-------- RECORDS FOR THIS TASK

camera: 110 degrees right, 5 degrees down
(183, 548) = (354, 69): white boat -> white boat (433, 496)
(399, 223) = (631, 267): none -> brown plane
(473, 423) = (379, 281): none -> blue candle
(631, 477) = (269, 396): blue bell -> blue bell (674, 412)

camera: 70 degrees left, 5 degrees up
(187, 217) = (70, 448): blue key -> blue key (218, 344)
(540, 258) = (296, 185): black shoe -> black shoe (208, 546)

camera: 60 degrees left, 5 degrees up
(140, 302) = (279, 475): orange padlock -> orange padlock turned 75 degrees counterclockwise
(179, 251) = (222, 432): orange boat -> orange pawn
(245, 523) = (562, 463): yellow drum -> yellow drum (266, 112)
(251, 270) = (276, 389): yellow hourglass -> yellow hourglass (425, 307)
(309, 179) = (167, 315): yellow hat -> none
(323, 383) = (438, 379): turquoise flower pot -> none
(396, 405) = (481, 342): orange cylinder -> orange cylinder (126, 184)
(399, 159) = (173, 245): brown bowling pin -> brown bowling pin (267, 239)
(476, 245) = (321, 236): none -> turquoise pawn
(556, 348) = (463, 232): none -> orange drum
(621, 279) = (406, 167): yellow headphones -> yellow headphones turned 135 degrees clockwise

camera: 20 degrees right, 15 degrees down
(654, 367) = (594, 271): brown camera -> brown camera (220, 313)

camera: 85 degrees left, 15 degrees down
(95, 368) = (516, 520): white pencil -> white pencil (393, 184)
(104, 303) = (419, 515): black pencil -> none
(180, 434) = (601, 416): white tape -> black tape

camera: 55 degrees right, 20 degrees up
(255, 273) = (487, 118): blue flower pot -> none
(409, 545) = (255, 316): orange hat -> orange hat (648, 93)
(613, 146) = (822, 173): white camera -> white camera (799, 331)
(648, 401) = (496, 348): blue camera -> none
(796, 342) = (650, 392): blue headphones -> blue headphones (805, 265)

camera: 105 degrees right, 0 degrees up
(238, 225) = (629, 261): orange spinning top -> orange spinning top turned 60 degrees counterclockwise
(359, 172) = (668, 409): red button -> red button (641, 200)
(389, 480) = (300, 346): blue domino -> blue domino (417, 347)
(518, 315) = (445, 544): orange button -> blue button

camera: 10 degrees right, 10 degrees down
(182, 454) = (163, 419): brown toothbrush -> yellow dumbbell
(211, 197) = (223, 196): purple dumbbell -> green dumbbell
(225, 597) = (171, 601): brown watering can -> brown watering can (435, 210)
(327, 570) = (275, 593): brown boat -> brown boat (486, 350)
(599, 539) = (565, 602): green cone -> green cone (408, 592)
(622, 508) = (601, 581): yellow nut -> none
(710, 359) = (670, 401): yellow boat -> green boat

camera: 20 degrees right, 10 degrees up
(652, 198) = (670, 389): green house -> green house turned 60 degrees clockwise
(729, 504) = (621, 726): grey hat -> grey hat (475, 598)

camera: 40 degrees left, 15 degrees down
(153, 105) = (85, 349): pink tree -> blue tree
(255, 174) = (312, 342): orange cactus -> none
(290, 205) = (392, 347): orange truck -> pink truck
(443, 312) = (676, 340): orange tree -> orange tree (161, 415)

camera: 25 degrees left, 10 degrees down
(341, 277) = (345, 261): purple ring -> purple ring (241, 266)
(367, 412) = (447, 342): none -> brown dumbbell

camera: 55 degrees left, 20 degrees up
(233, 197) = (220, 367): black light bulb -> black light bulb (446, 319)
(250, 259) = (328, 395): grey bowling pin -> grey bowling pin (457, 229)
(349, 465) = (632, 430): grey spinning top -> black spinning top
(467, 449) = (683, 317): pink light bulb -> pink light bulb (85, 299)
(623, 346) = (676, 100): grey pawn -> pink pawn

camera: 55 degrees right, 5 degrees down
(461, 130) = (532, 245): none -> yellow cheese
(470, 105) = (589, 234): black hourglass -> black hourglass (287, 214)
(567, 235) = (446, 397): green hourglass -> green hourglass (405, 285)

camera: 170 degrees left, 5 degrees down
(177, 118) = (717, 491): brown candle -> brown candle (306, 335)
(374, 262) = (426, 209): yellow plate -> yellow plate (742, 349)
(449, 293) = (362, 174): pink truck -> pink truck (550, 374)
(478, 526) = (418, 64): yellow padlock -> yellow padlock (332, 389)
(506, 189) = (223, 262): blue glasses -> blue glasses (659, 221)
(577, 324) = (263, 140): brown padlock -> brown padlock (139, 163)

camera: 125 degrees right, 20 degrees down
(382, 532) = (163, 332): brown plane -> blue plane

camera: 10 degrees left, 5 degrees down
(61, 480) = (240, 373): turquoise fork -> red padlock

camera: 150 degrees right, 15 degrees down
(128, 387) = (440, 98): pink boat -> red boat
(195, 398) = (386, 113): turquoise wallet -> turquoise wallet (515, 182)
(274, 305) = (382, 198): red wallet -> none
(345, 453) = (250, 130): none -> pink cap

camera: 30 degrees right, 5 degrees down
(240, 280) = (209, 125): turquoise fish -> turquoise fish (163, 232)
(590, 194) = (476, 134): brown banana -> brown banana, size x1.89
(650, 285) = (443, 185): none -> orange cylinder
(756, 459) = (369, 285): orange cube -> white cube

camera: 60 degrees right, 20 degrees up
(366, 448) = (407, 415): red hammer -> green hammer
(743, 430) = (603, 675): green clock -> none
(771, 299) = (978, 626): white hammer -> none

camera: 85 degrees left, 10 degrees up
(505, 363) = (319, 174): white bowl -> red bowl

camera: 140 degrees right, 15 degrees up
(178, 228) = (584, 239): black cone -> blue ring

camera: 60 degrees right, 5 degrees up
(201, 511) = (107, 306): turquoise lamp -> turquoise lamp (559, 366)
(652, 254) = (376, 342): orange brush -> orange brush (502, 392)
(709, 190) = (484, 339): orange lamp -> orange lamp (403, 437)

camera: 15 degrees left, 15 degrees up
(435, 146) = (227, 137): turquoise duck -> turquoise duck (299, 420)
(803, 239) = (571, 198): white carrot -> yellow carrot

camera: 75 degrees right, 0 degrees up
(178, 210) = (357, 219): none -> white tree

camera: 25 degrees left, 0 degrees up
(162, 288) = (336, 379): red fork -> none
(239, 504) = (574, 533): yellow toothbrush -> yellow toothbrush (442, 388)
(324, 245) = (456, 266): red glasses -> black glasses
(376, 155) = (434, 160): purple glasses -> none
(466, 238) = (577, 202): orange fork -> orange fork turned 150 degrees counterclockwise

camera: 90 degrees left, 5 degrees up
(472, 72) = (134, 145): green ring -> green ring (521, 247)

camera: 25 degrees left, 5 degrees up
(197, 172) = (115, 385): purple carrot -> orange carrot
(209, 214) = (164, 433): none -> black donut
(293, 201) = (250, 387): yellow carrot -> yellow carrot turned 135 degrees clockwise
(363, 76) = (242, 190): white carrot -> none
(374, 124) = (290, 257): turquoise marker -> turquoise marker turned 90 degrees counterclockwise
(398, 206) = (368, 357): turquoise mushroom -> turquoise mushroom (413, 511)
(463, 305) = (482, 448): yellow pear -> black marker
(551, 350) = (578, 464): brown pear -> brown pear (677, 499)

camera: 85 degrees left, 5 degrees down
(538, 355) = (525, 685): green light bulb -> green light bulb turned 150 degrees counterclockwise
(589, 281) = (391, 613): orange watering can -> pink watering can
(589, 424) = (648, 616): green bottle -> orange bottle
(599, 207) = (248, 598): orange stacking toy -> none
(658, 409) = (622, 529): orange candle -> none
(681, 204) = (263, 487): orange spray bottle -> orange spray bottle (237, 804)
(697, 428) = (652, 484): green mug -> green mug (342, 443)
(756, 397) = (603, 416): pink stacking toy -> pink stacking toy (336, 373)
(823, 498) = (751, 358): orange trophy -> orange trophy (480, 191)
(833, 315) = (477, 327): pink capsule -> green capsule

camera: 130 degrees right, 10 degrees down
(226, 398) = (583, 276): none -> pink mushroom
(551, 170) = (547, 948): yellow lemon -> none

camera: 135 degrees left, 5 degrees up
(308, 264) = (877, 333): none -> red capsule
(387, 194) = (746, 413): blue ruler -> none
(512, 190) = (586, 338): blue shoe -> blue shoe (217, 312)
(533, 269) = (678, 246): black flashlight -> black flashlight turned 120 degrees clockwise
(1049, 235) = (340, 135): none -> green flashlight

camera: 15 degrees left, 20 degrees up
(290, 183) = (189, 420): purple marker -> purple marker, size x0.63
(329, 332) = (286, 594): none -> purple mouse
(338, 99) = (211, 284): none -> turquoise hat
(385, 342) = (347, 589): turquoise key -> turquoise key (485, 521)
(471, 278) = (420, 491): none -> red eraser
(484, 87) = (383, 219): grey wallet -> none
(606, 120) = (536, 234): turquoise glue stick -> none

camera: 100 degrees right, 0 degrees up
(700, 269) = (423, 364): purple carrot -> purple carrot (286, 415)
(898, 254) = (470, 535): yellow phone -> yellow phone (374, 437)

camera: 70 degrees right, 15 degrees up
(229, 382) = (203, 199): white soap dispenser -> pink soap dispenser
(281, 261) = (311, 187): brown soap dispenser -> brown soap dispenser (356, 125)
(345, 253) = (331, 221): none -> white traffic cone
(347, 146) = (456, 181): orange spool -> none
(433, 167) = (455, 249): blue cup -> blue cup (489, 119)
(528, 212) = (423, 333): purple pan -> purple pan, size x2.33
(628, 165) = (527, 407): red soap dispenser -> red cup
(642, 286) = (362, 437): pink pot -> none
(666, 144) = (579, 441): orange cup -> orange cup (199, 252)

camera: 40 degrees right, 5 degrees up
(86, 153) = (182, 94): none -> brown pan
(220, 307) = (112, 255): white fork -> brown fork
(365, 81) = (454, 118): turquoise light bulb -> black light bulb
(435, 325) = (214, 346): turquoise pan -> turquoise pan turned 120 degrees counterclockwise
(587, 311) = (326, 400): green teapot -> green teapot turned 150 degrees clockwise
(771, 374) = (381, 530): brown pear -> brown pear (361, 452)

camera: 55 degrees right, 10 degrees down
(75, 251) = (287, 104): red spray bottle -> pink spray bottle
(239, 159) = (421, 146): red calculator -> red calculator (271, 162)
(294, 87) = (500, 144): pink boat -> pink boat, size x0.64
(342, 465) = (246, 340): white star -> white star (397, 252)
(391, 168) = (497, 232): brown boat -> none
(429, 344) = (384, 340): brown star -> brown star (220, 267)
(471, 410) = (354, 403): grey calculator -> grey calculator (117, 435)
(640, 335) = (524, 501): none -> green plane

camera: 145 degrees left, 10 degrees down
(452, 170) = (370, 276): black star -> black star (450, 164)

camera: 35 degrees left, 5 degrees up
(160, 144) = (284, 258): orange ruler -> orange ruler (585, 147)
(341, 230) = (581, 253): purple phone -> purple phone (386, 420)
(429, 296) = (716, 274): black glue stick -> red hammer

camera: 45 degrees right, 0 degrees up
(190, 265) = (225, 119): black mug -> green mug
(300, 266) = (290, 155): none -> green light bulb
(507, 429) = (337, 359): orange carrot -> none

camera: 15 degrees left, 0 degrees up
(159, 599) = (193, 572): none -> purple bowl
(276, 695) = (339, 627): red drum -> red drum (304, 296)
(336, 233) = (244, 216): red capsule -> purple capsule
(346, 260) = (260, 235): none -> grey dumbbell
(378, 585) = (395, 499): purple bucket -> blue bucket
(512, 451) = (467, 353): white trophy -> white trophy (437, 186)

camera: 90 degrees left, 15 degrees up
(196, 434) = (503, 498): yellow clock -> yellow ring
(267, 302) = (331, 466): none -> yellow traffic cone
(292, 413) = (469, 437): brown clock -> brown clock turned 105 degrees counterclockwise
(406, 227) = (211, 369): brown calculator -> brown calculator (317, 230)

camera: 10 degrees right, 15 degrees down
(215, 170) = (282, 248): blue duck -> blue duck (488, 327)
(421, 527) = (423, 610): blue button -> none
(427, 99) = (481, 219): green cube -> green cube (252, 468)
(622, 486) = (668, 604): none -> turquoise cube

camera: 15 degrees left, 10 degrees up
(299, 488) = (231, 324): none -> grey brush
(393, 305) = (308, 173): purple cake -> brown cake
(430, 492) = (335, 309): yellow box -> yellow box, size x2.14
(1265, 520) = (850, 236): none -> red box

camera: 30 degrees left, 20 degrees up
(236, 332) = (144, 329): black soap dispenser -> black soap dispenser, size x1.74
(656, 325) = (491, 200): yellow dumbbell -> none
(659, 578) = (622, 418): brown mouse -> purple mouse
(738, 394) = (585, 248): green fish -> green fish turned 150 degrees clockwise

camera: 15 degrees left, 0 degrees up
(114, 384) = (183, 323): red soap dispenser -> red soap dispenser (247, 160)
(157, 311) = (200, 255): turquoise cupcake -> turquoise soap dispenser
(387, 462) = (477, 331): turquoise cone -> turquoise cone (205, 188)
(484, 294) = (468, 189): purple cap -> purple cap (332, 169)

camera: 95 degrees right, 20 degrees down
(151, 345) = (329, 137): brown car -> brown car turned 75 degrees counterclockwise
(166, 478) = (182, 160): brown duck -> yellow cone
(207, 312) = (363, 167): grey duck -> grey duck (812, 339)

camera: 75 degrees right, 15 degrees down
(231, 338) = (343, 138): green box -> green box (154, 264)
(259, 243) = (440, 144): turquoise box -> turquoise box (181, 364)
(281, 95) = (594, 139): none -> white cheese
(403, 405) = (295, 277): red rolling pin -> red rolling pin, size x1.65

----------------

:: TASK TO CARRY OUT ::
Where the data above reaches the line holding "(771, 299) = (978, 626): white hammer -> none", begin printing, and stop after the line holding "(658, 409) = (622, 529): orange". Each line must be reproduced exactly, with nothing else added.

:: REPLY TO THE TASK ::
(771, 299) = (978, 626): white hammer -> none

camera: 85 degrees left, 10 degrees up
(505, 363) = (319, 174): white bowl -> red bowl

camera: 140 degrees right, 15 degrees up
(178, 228) = (584, 239): black cone -> blue ring

camera: 60 degrees right, 5 degrees up
(201, 511) = (107, 306): turquoise lamp -> turquoise lamp (559, 366)
(652, 254) = (376, 342): orange brush -> orange brush (502, 392)
(709, 190) = (484, 339): orange lamp -> orange lamp (403, 437)

camera: 15 degrees left, 15 degrees up
(435, 146) = (227, 137): turquoise duck -> turquoise duck (299, 420)
(803, 239) = (571, 198): white carrot -> yellow carrot

camera: 75 degrees right, 0 degrees up
(178, 210) = (357, 219): none -> white tree

camera: 25 degrees left, 0 degrees up
(162, 288) = (336, 379): red fork -> none
(239, 504) = (574, 533): yellow toothbrush -> yellow toothbrush (442, 388)
(324, 245) = (456, 266): red glasses -> black glasses
(376, 155) = (434, 160): purple glasses -> none
(466, 238) = (577, 202): orange fork -> orange fork turned 150 degrees counterclockwise

camera: 90 degrees left, 5 degrees up
(472, 72) = (134, 145): green ring -> green ring (521, 247)

camera: 25 degrees left, 5 degrees up
(197, 172) = (115, 385): purple carrot -> orange carrot
(209, 214) = (164, 433): none -> black donut
(293, 201) = (250, 387): yellow carrot -> yellow carrot turned 135 degrees clockwise
(363, 76) = (242, 190): white carrot -> none
(374, 124) = (290, 257): turquoise marker -> turquoise marker turned 90 degrees counterclockwise
(398, 206) = (368, 357): turquoise mushroom -> turquoise mushroom (413, 511)
(463, 305) = (482, 448): yellow pear -> black marker
(551, 350) = (578, 464): brown pear -> brown pear (677, 499)

camera: 85 degrees left, 5 degrees down
(538, 355) = (525, 685): green light bulb -> green light bulb turned 150 degrees counterclockwise
(589, 281) = (391, 613): orange watering can -> pink watering can
(589, 424) = (648, 616): green bottle -> orange bottle
(599, 207) = (248, 598): orange stacking toy -> none
(658, 409) = (622, 529): orange candle -> none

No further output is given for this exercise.